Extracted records
______________________________

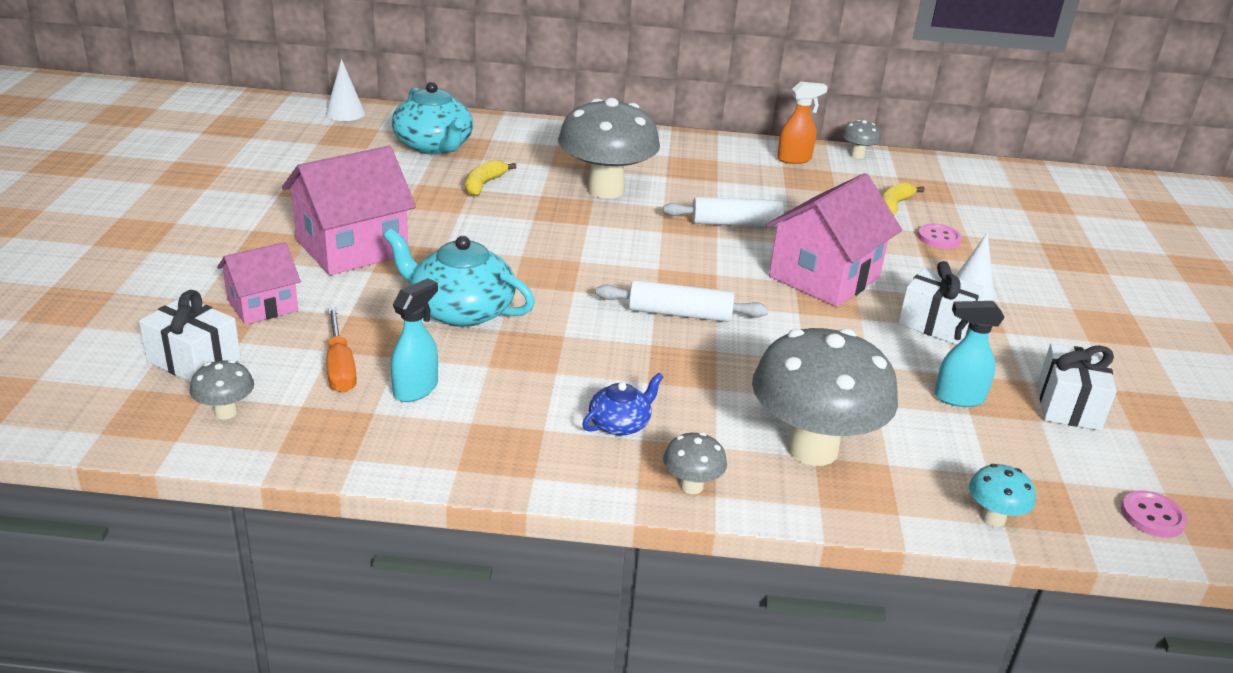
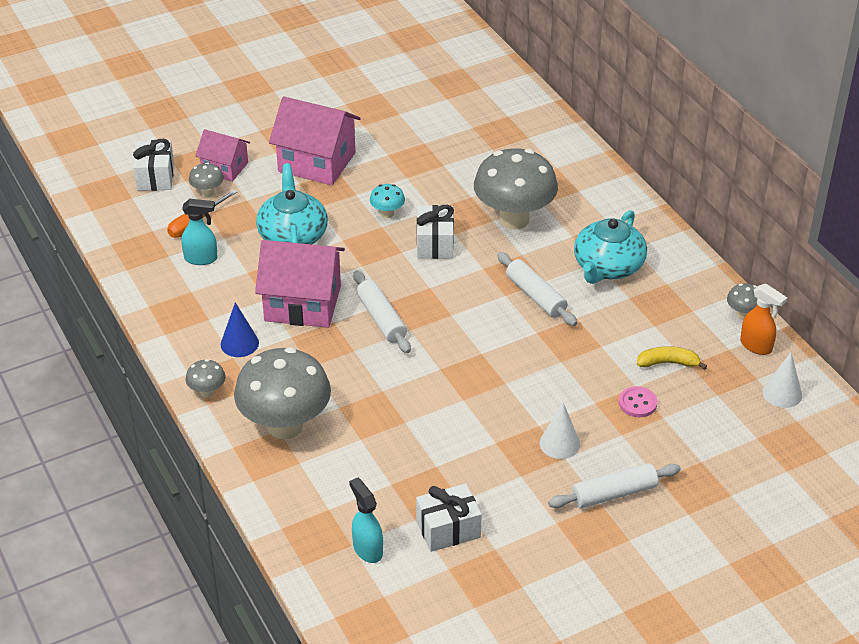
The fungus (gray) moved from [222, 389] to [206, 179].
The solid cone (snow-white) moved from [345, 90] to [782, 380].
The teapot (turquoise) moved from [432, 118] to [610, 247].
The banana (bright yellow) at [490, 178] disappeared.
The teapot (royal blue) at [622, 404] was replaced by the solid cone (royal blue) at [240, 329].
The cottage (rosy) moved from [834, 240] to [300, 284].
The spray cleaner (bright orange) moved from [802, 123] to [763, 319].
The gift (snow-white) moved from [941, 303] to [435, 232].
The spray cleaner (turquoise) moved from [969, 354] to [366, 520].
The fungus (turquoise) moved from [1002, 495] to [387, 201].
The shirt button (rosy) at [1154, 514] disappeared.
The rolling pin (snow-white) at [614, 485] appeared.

______________________________

**DIRECTIONS:**
What are the lines, exactly as written above, from the line with "The solid cone (snow-white)" to the line with "The spray cleaner (bright", both included? Output only those.

**ANSWER SPACE:**
The solid cone (snow-white) moved from [345, 90] to [782, 380].
The teapot (turquoise) moved from [432, 118] to [610, 247].
The banana (bright yellow) at [490, 178] disappeared.
The teapot (royal blue) at [622, 404] was replaced by the solid cone (royal blue) at [240, 329].
The cottage (rosy) moved from [834, 240] to [300, 284].
The spray cleaner (bright orange) moved from [802, 123] to [763, 319].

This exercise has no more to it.